**Task statement:** From the listing below, pull out all lines with "camera" in them.

------------------------

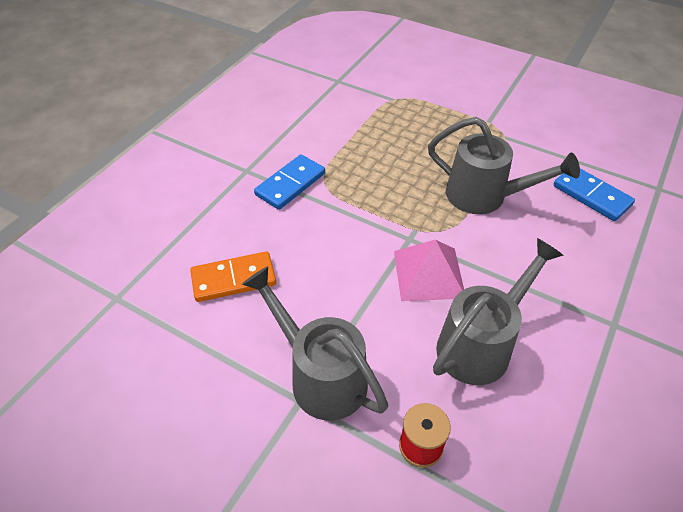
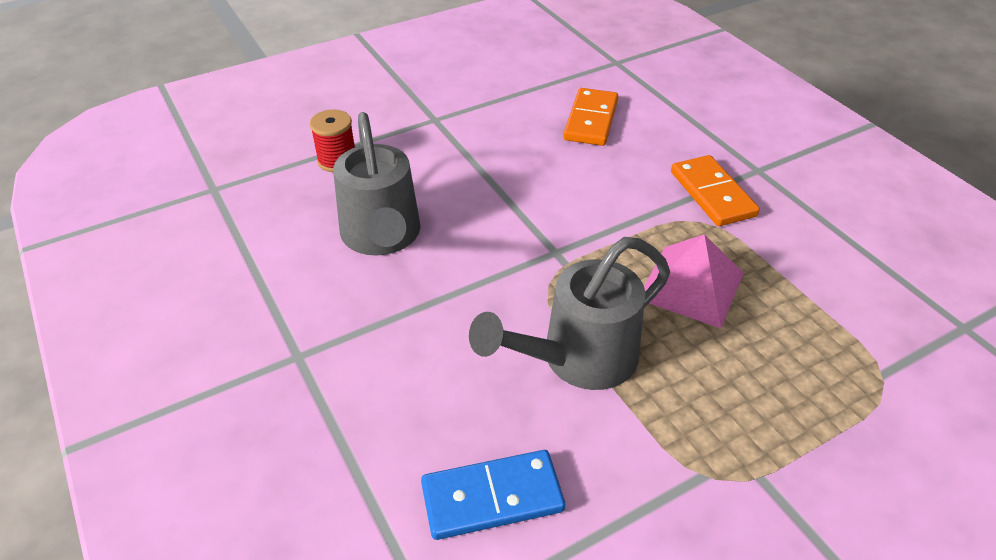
camera: 120 degrees right, 5 degrees down
(290, 184) = (712, 194): blue domino -> orange domino
(320, 376) = (446, 135): grey watering can -> none
(429, 273) = (494, 243): pink pyramid -> pink pyramid (691, 286)

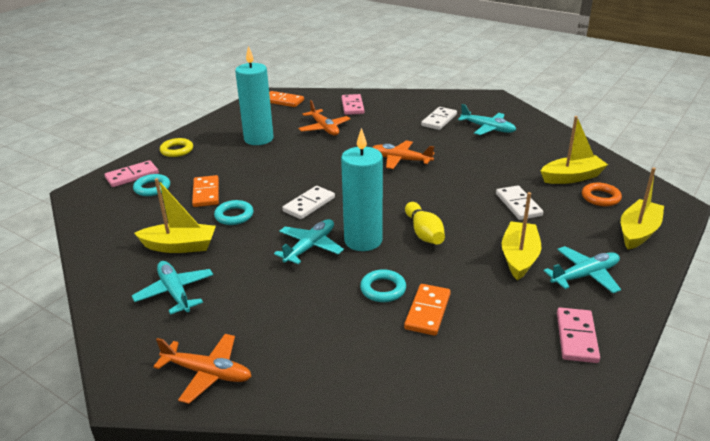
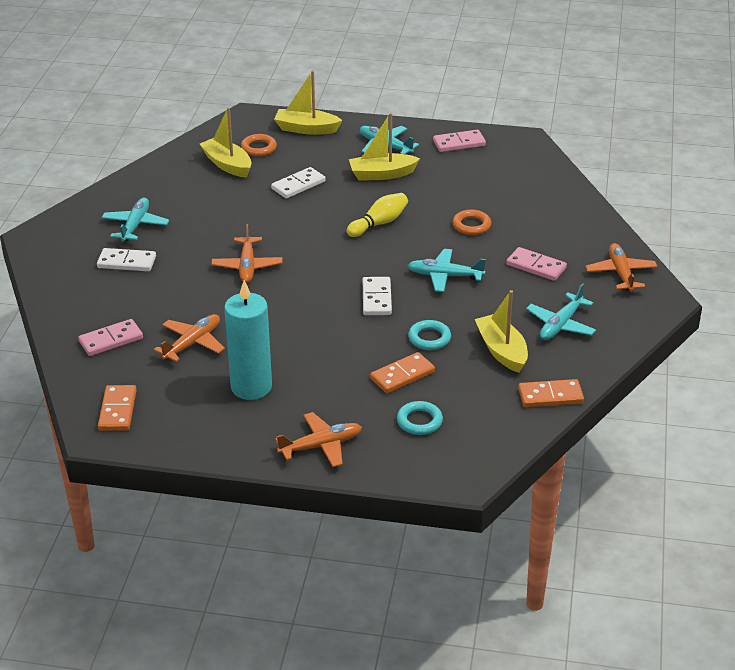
camera: 115 degrees left, 5 degrees up
(132, 176) = (405, 452): pink domino -> pink domino (536, 266)
(177, 150) = (321, 446): yellow ring -> orange plane
(309, 204) = (377, 298): white domino -> white domino turned 75 degrees clockwise
(363, 240) = (414, 251): turquoise candle -> none
(383, 289) = (471, 225): turquoise ring -> orange ring
(427, 311) = (481, 201): orange domino -> orange domino (550, 396)

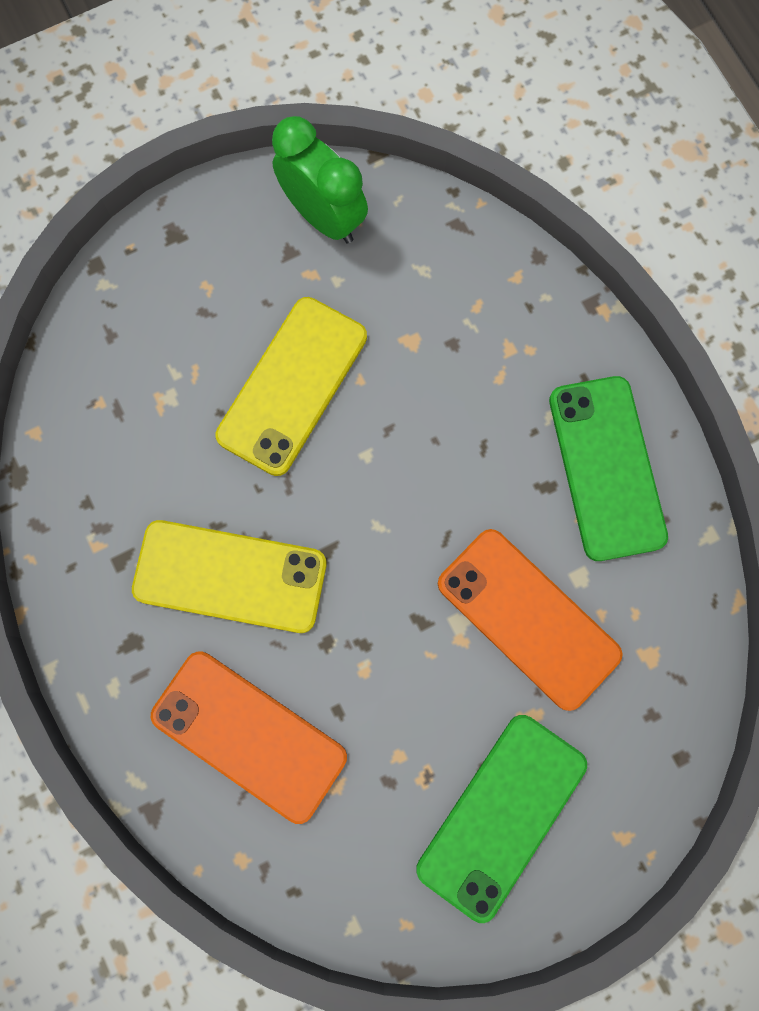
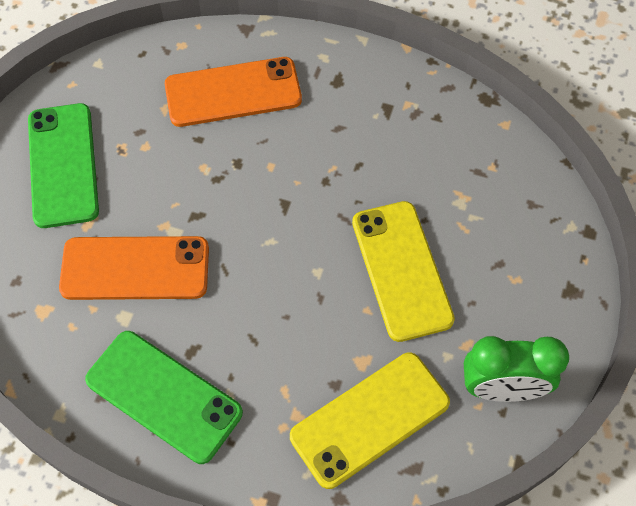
camera: 135 degrees right, 15 degrees down
(230, 576) = (323, 149): yellow phone -> yellow phone (370, 419)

------------------------

**Written reply:**
camera: 120 degrees right, 5 degrees down
camera: 115 degrees left, 5 degrees up
camera: 135 degrees right, 15 degrees down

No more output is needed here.